» **WHAT YOU HAVE TO DO**: Give back every record below in full and exactly, but without a single image.

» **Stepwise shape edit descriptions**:
• • • • • • •

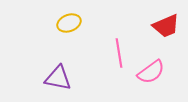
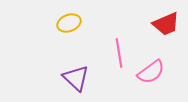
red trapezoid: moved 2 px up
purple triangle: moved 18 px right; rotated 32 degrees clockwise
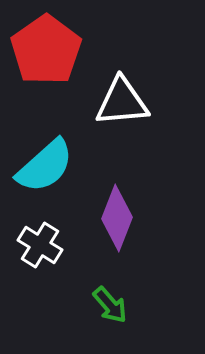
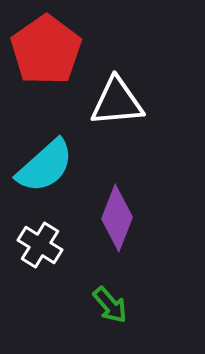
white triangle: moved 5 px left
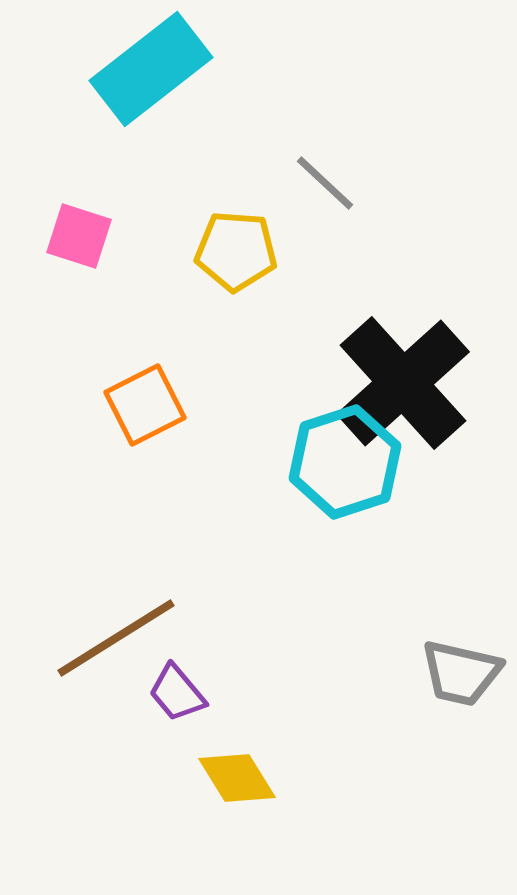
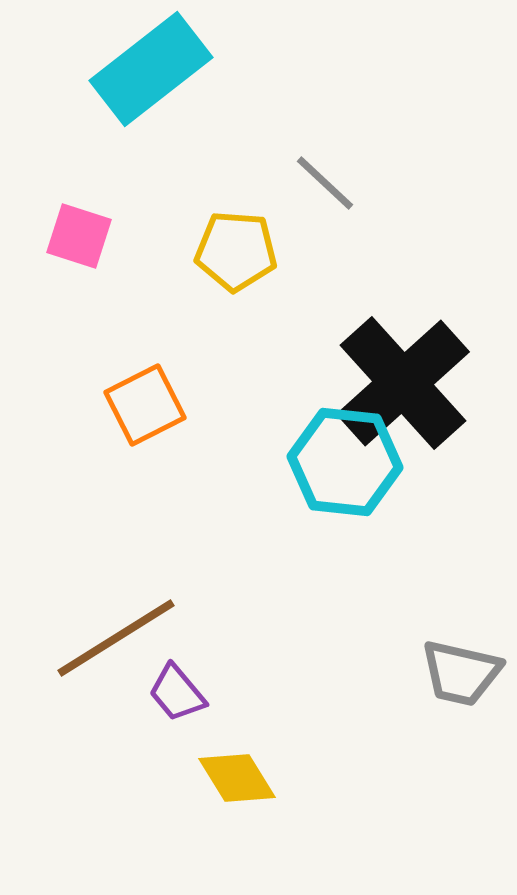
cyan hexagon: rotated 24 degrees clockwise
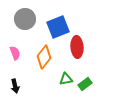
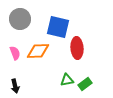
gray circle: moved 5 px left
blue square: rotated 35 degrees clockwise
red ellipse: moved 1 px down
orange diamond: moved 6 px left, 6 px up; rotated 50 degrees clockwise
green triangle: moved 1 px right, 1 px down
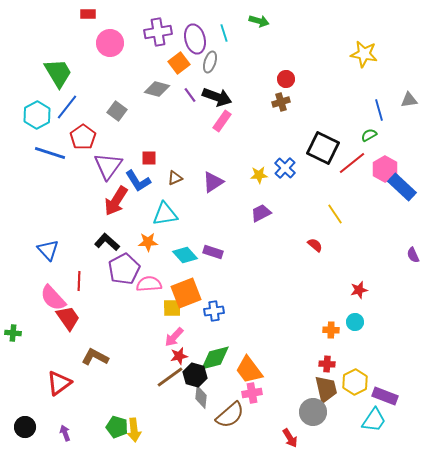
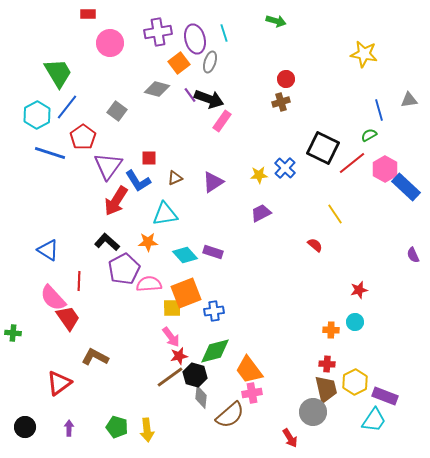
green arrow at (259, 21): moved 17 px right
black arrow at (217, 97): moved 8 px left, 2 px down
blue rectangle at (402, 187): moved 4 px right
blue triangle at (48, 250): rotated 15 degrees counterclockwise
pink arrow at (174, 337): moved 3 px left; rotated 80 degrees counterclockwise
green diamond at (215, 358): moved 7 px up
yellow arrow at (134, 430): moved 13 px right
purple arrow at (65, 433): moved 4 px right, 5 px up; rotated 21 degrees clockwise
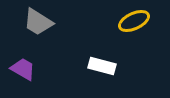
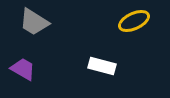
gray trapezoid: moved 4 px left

• • • • • • •

» **RESPONSE AREA**:
red trapezoid: moved 2 px up
purple triangle: moved 18 px right; rotated 32 degrees clockwise
white triangle: moved 5 px left
cyan hexagon: rotated 24 degrees clockwise
gray circle: moved 5 px left
blue square: rotated 35 degrees clockwise
red ellipse: moved 1 px down
orange diamond: moved 6 px left, 6 px up; rotated 50 degrees clockwise
green triangle: moved 1 px right, 1 px down
green arrow at (259, 21): moved 17 px right
black arrow at (217, 97): moved 8 px left, 2 px down
blue rectangle at (402, 187): moved 4 px right
blue triangle at (48, 250): rotated 15 degrees counterclockwise
pink arrow at (174, 337): moved 3 px left; rotated 80 degrees counterclockwise
green diamond at (215, 358): moved 7 px up
yellow arrow at (134, 430): moved 13 px right
purple arrow at (65, 433): moved 4 px right, 5 px up; rotated 21 degrees clockwise
gray trapezoid: moved 4 px left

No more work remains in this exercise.